╭─ Records provided
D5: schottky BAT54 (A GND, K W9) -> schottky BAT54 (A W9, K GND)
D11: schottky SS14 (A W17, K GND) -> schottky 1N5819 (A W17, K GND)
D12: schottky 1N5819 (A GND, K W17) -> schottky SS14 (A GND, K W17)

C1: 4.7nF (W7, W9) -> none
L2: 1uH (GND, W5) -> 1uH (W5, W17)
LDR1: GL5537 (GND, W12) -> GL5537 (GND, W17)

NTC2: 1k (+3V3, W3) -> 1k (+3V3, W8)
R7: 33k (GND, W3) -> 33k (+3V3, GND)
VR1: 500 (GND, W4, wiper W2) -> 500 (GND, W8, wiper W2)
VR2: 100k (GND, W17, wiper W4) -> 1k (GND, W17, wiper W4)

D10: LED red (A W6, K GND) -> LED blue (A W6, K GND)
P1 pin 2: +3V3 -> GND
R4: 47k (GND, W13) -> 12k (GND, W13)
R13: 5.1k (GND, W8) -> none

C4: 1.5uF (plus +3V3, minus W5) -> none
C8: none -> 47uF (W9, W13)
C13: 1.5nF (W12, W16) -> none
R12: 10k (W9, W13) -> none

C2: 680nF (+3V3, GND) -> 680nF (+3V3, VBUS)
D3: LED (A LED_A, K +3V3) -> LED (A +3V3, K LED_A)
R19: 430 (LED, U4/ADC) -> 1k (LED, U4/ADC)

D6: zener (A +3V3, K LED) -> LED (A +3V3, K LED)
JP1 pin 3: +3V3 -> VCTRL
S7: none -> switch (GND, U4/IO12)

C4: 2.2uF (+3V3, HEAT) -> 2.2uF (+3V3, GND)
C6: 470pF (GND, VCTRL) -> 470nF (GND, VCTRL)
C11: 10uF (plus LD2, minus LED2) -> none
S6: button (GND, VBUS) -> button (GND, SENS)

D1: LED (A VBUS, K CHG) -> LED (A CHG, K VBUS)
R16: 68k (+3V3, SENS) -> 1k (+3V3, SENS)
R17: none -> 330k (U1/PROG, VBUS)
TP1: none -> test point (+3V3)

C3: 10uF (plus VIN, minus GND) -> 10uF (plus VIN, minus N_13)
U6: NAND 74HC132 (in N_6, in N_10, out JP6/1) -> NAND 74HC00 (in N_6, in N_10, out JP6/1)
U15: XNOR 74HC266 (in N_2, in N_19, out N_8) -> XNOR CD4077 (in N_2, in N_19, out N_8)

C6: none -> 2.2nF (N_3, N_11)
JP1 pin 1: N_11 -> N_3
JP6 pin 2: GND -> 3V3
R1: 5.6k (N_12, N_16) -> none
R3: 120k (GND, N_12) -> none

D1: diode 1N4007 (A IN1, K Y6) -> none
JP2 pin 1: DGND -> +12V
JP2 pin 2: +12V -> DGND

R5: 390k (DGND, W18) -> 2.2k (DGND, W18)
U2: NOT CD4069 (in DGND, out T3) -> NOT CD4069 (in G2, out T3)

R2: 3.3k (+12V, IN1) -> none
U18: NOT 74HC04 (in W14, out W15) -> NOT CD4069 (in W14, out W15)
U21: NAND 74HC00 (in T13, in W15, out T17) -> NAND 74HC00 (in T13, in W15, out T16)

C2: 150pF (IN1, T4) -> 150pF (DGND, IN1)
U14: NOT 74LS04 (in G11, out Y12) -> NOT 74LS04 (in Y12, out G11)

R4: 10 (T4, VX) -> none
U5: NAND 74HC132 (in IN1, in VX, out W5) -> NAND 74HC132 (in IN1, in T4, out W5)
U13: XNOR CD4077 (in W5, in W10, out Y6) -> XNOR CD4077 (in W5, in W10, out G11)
╰─
Set down every entry exactly as it appears.

D5: schottky BAT54 (A GND, K W9) -> schottky BAT54 (A W9, K GND)
D11: schottky SS14 (A W17, K GND) -> schottky 1N5819 (A W17, K GND)
D12: schottky 1N5819 (A GND, K W17) -> schottky SS14 (A GND, K W17)

C1: 4.7nF (W7, W9) -> none
L2: 1uH (GND, W5) -> 1uH (W5, W17)
LDR1: GL5537 (GND, W12) -> GL5537 (GND, W17)

NTC2: 1k (+3V3, W3) -> 1k (+3V3, W8)
R7: 33k (GND, W3) -> 33k (+3V3, GND)
VR1: 500 (GND, W4, wiper W2) -> 500 (GND, W8, wiper W2)
VR2: 100k (GND, W17, wiper W4) -> 1k (GND, W17, wiper W4)

D10: LED red (A W6, K GND) -> LED blue (A W6, K GND)
P1 pin 2: +3V3 -> GND
R4: 47k (GND, W13) -> 12k (GND, W13)
R13: 5.1k (GND, W8) -> none

C4: 1.5uF (plus +3V3, minus W5) -> none
C8: none -> 47uF (W9, W13)
C13: 1.5nF (W12, W16) -> none
R12: 10k (W9, W13) -> none

C2: 680nF (+3V3, GND) -> 680nF (+3V3, VBUS)
D3: LED (A LED_A, K +3V3) -> LED (A +3V3, K LED_A)
R19: 430 (LED, U4/ADC) -> 1k (LED, U4/ADC)

D6: zener (A +3V3, K LED) -> LED (A +3V3, K LED)
JP1 pin 3: +3V3 -> VCTRL
S7: none -> switch (GND, U4/IO12)

C4: 2.2uF (+3V3, HEAT) -> 2.2uF (+3V3, GND)
C6: 470pF (GND, VCTRL) -> 470nF (GND, VCTRL)
C11: 10uF (plus LD2, minus LED2) -> none
S6: button (GND, VBUS) -> button (GND, SENS)

D1: LED (A VBUS, K CHG) -> LED (A CHG, K VBUS)
R16: 68k (+3V3, SENS) -> 1k (+3V3, SENS)
R17: none -> 330k (U1/PROG, VBUS)
TP1: none -> test point (+3V3)

C3: 10uF (plus VIN, minus GND) -> 10uF (plus VIN, minus N_13)
U6: NAND 74HC132 (in N_6, in N_10, out JP6/1) -> NAND 74HC00 (in N_6, in N_10, out JP6/1)
U15: XNOR 74HC266 (in N_2, in N_19, out N_8) -> XNOR CD4077 (in N_2, in N_19, out N_8)

C6: none -> 2.2nF (N_3, N_11)
JP1 pin 1: N_11 -> N_3
JP6 pin 2: GND -> 3V3
R1: 5.6k (N_12, N_16) -> none
R3: 120k (GND, N_12) -> none

D1: diode 1N4007 (A IN1, K Y6) -> none
JP2 pin 1: DGND -> +12V
JP2 pin 2: +12V -> DGND

R5: 390k (DGND, W18) -> 2.2k (DGND, W18)
U2: NOT CD4069 (in DGND, out T3) -> NOT CD4069 (in G2, out T3)

R2: 3.3k (+12V, IN1) -> none
U18: NOT 74HC04 (in W14, out W15) -> NOT CD4069 (in W14, out W15)
U21: NAND 74HC00 (in T13, in W15, out T17) -> NAND 74HC00 (in T13, in W15, out T16)

C2: 150pF (IN1, T4) -> 150pF (DGND, IN1)
U14: NOT 74LS04 (in G11, out Y12) -> NOT 74LS04 (in Y12, out G11)

R4: 10 (T4, VX) -> none
U5: NAND 74HC132 (in IN1, in VX, out W5) -> NAND 74HC132 (in IN1, in T4, out W5)
U13: XNOR CD4077 (in W5, in W10, out Y6) -> XNOR CD4077 (in W5, in W10, out G11)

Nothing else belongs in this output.